(Exercise materials begins)
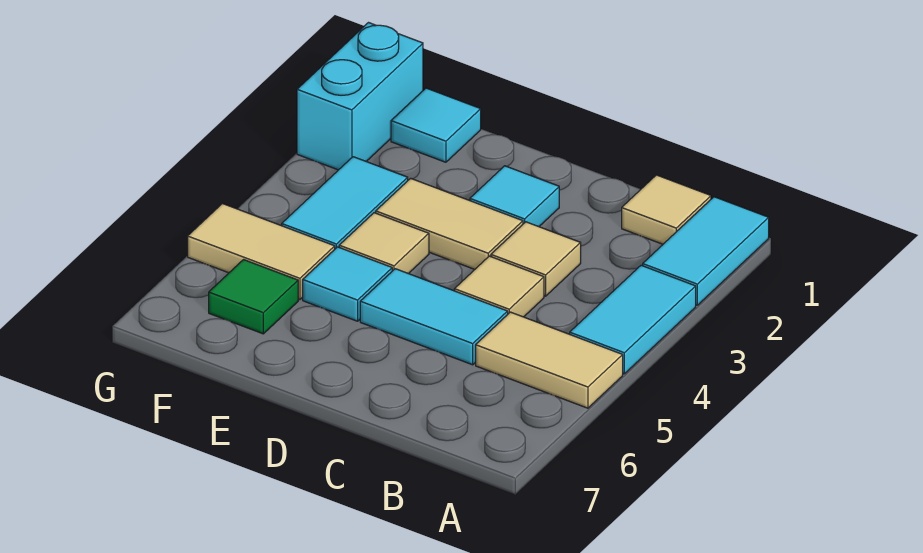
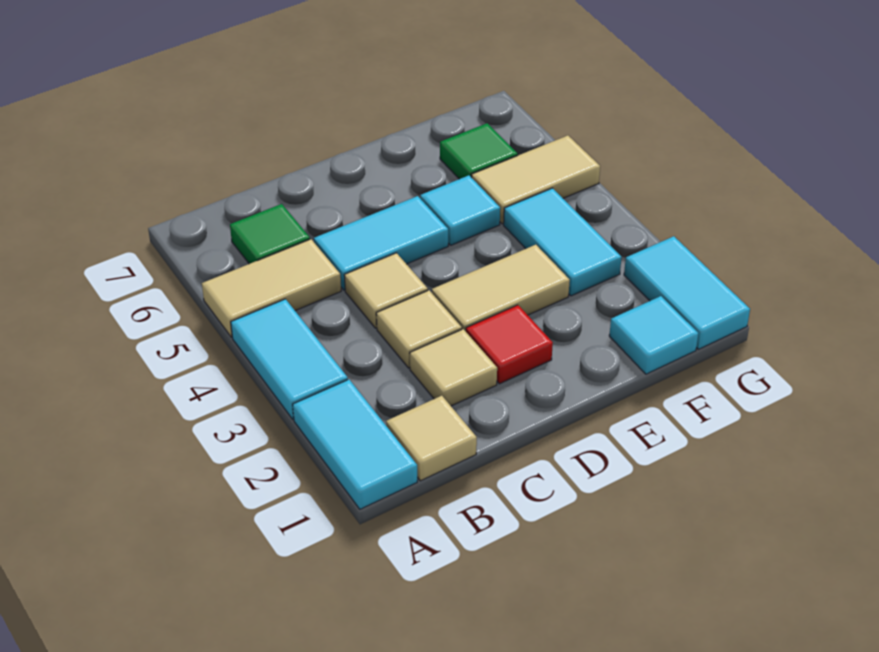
none -> green 1x1 tile [230,204,310,264]
cyan 1x1 tile [470,166,559,227] -> red 1x1 tile [466,305,553,384]
tan 1x1 tile [339,213,429,274] -> tan 1x1 tile moved to [410,329,497,406]
cyan 1x2 brick [297,23,423,170] -> cyan 1x2 tile [624,236,750,349]

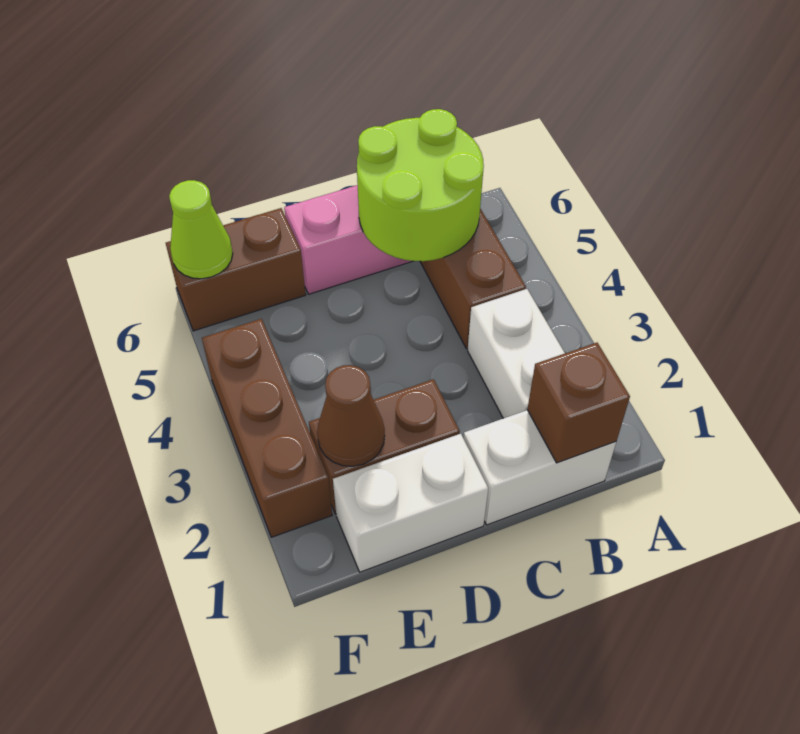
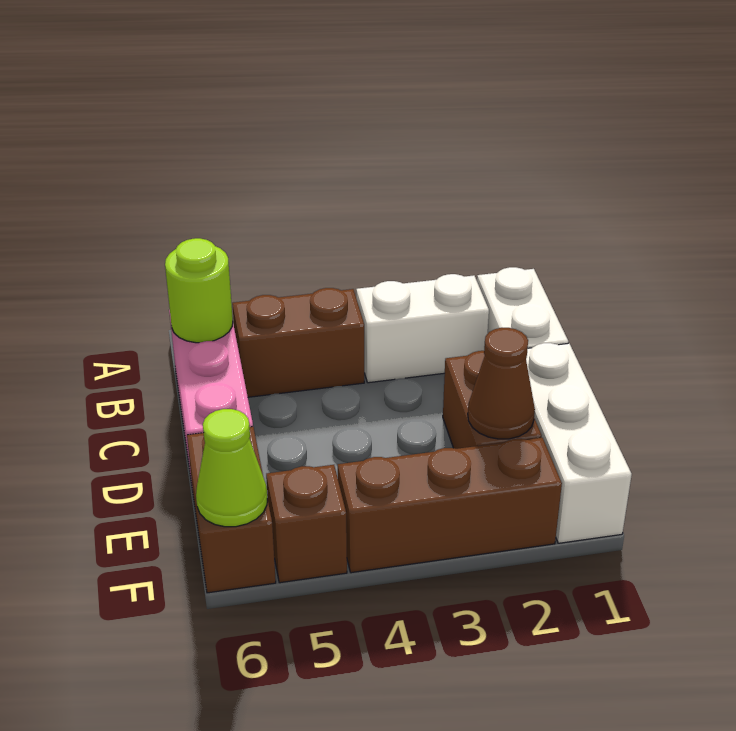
brown 1x1 brick [527,343,630,463] -> brown 1x1 brick moved to [266,465,347,583]
lime 2x2 round brick [357,109,484,261] -> lime 1x1 round brick [165,238,233,343]
white 1x2 brick [333,434,488,572] -> white 1x3 brick [526,343,632,543]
(Exercise materials ends)
- _Directive_
Find all the lines with "brick" in the data and copy them.

- _Exercise solution_
cyan 1x2 brick [297,23,423,170] -> cyan 1x2 tile [624,236,750,349]
brown 1x1 brick [527,343,630,463] -> brown 1x1 brick moved to [266,465,347,583]
lime 2x2 round brick [357,109,484,261] -> lime 1x1 round brick [165,238,233,343]
white 1x2 brick [333,434,488,572] -> white 1x3 brick [526,343,632,543]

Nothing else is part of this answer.